- _Work task_: For the records below, print the lines from the line with "R1: 68k (VMID, VS) -> 68k (VP, VS)" through the line with "R9: 15k (VMID, VP) -> 33k (VMID, VP)" exactly as written; include both end lines and exclude the rest.

- _Supplied data_:
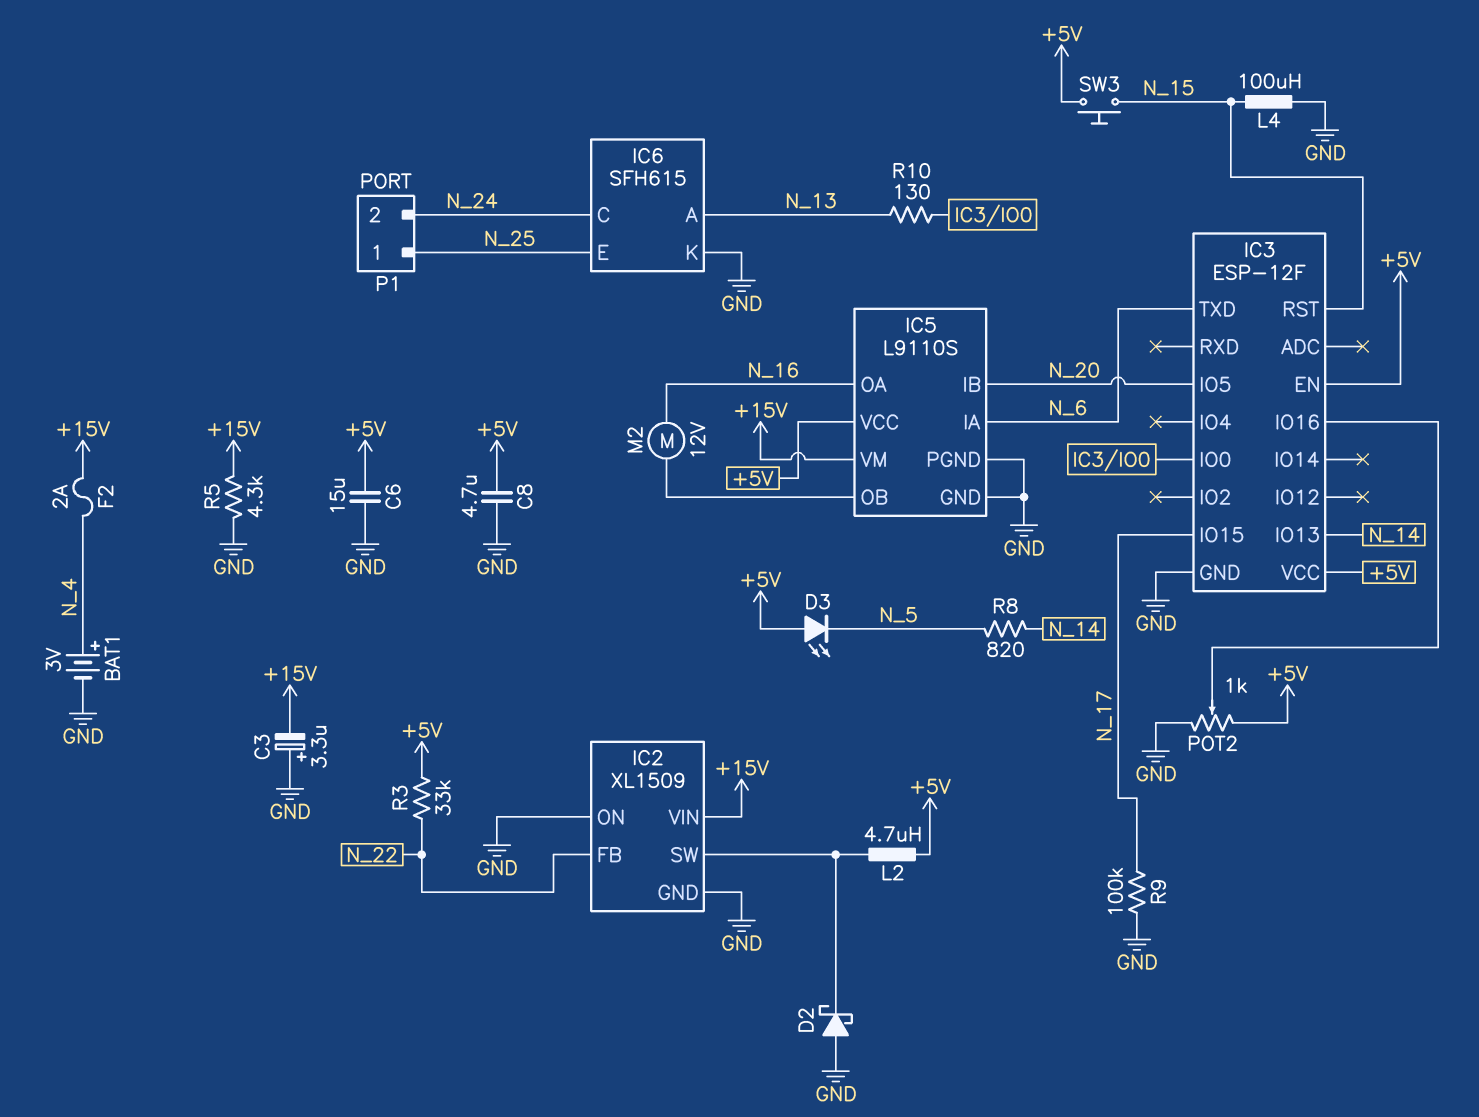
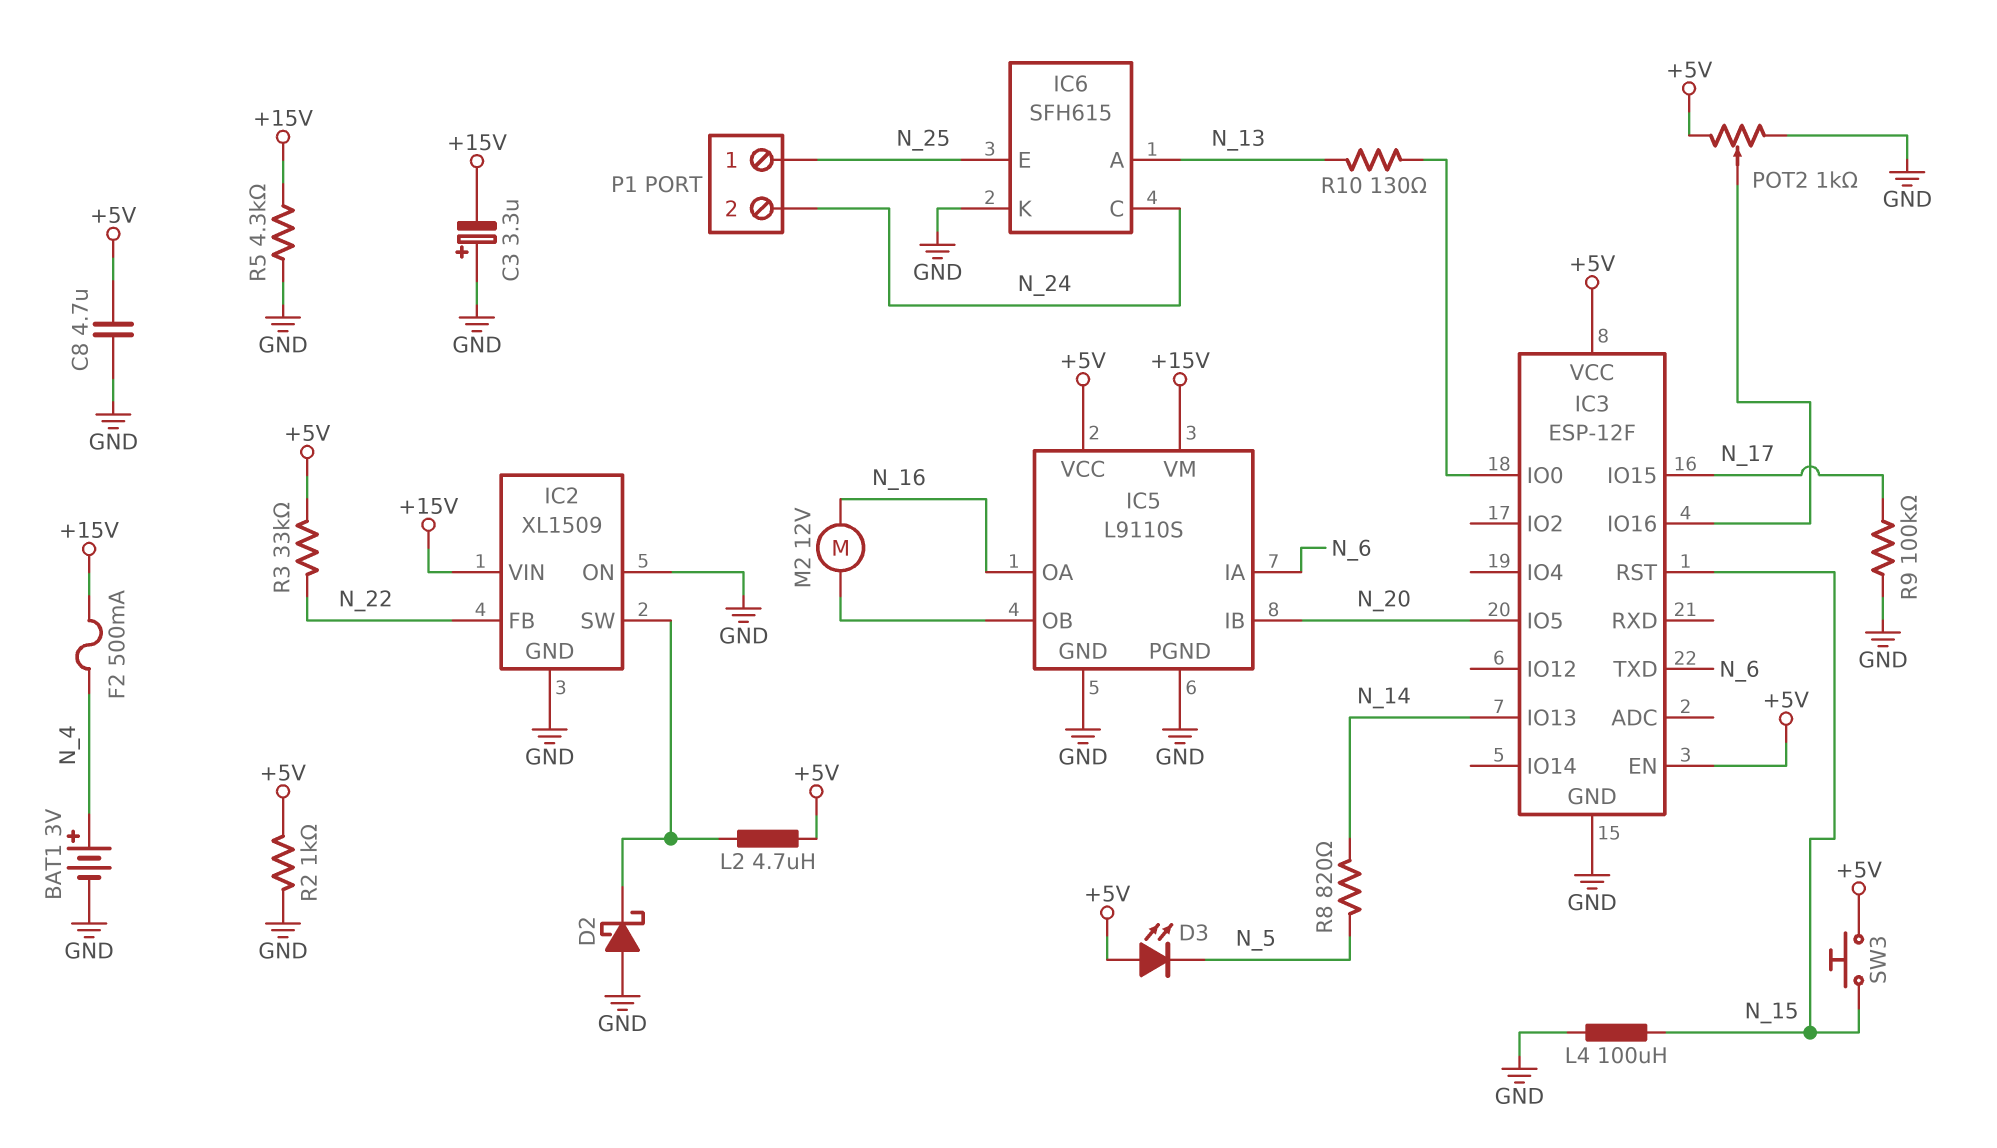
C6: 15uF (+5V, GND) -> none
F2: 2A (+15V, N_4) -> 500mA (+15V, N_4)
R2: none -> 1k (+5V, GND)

--

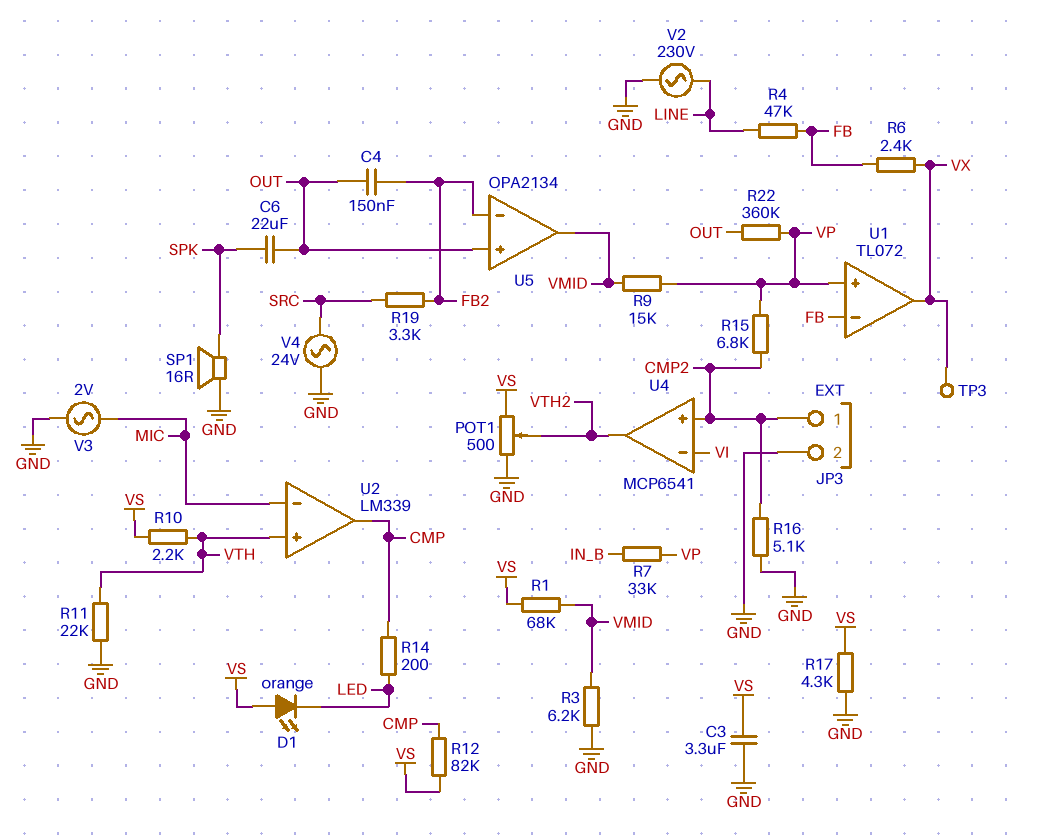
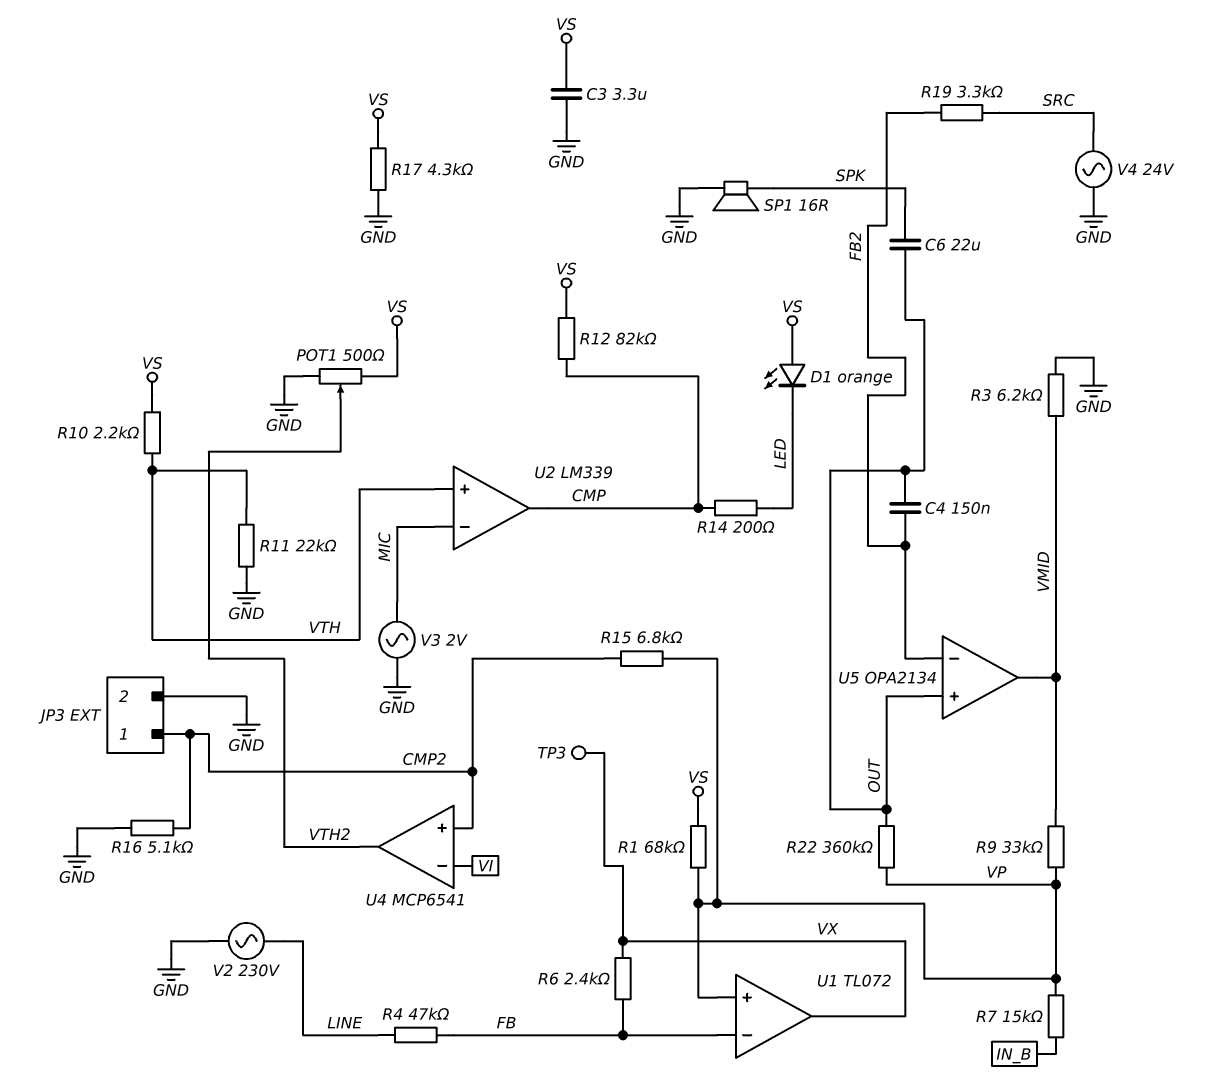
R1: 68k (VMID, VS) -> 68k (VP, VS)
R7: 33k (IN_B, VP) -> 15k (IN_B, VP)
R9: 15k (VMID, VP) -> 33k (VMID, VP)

--

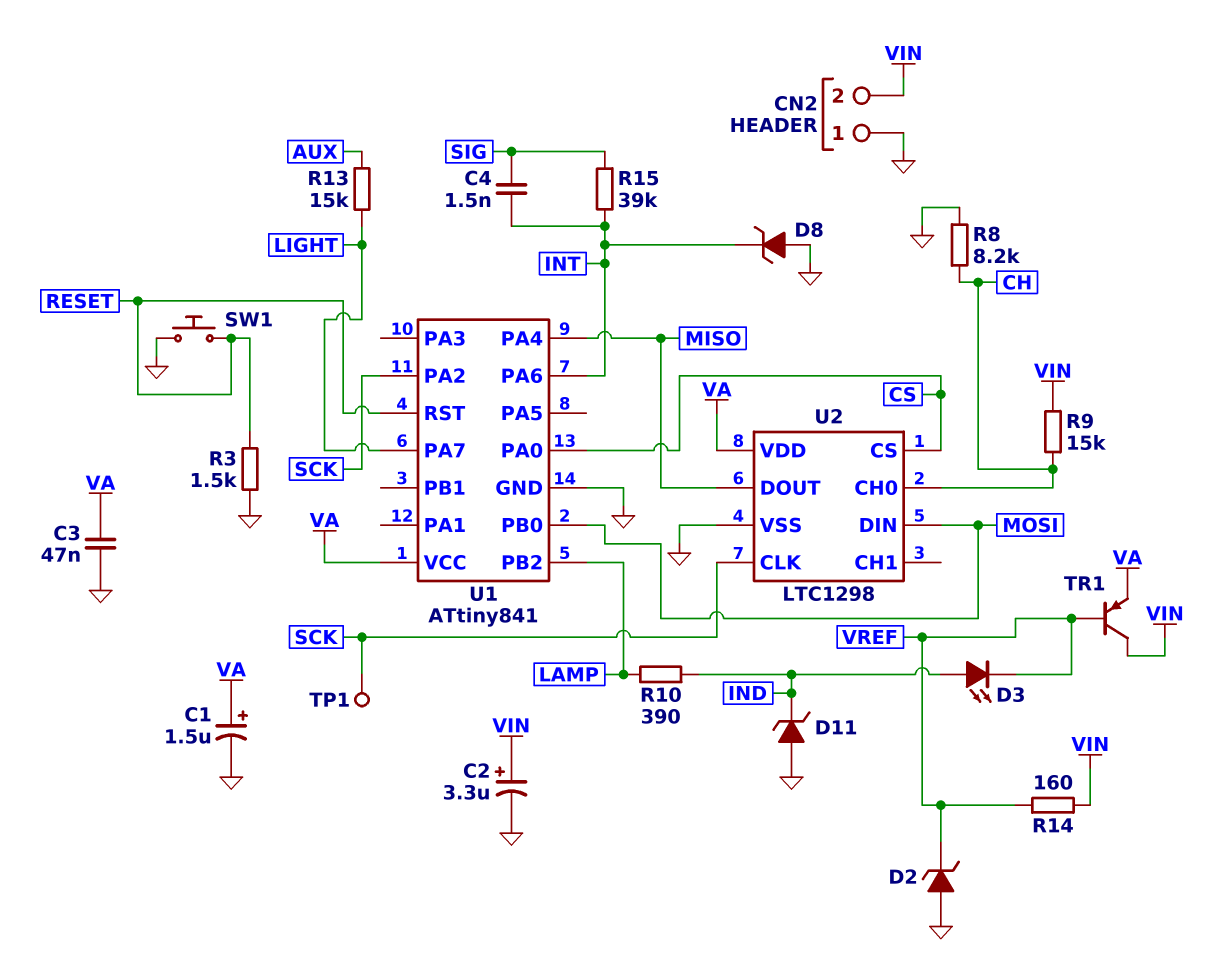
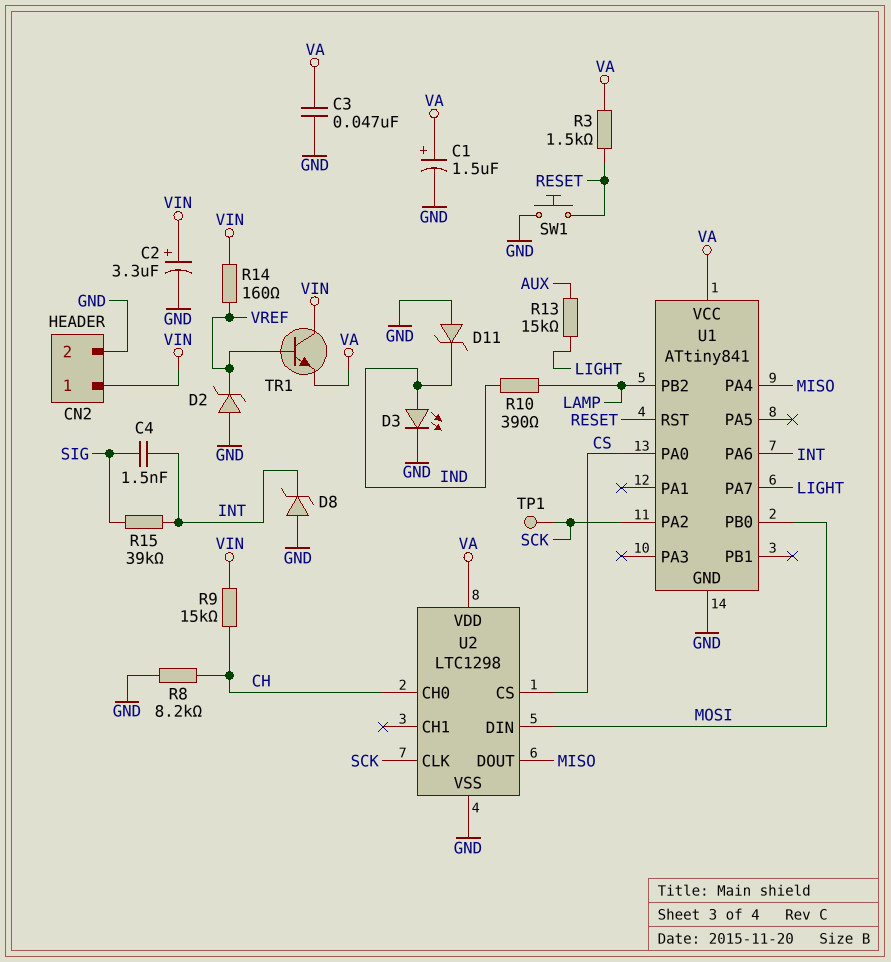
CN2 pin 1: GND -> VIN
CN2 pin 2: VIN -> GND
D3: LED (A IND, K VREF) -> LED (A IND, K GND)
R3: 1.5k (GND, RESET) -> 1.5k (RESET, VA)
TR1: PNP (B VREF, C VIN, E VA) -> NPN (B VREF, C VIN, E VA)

- _Result for this exercise_:
R1: 68k (VMID, VS) -> 68k (VP, VS)
R7: 33k (IN_B, VP) -> 15k (IN_B, VP)
R9: 15k (VMID, VP) -> 33k (VMID, VP)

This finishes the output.